▸ **RECORDED DATA**:
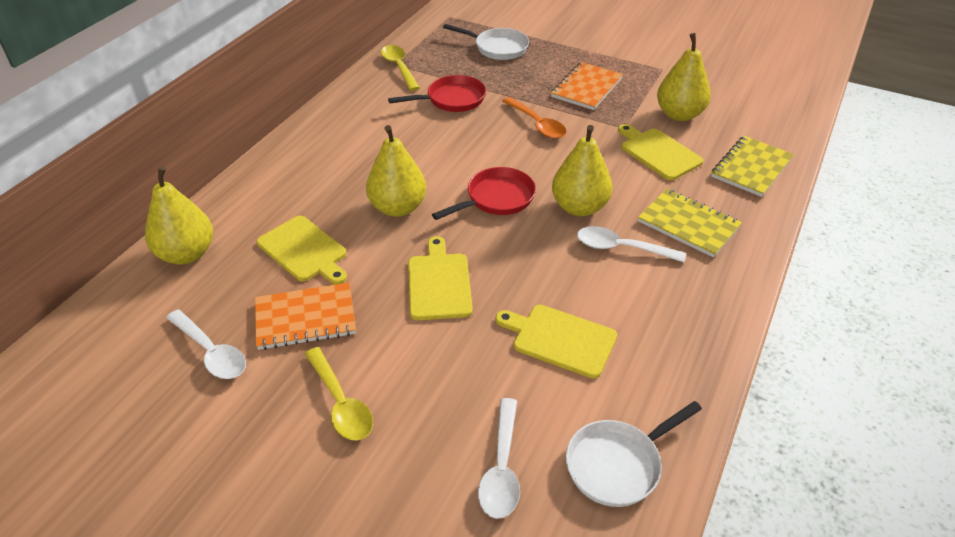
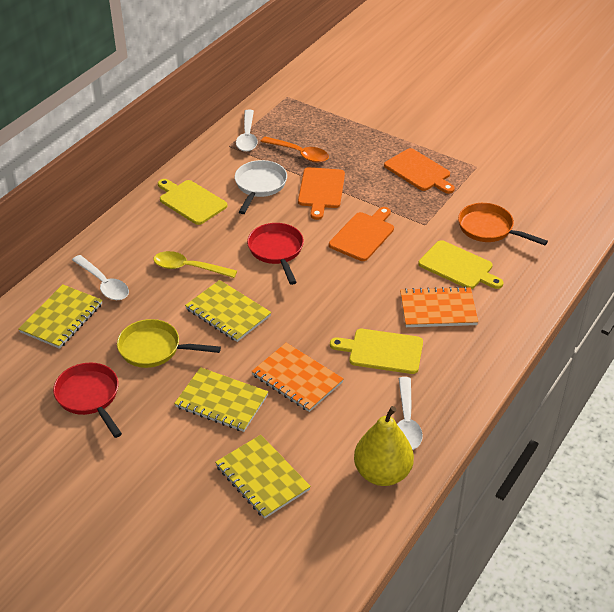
orange cutting board: 0 -> 3
orange pan: 0 -> 1
white pan: 2 -> 1
yellow cutting board: 4 -> 3
yellow notebook: 2 -> 4
yellow pan: 0 -> 1
yellow pear: 4 -> 1
yellow spoon: 2 -> 1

▸ **PROBLEM**: Exactly as they stand, retype all the entries, but omit the pictures.

▸ **RESPONSE TO THE TASK**:
orange cutting board: 0 -> 3
orange pan: 0 -> 1
white pan: 2 -> 1
yellow cutting board: 4 -> 3
yellow notebook: 2 -> 4
yellow pan: 0 -> 1
yellow pear: 4 -> 1
yellow spoon: 2 -> 1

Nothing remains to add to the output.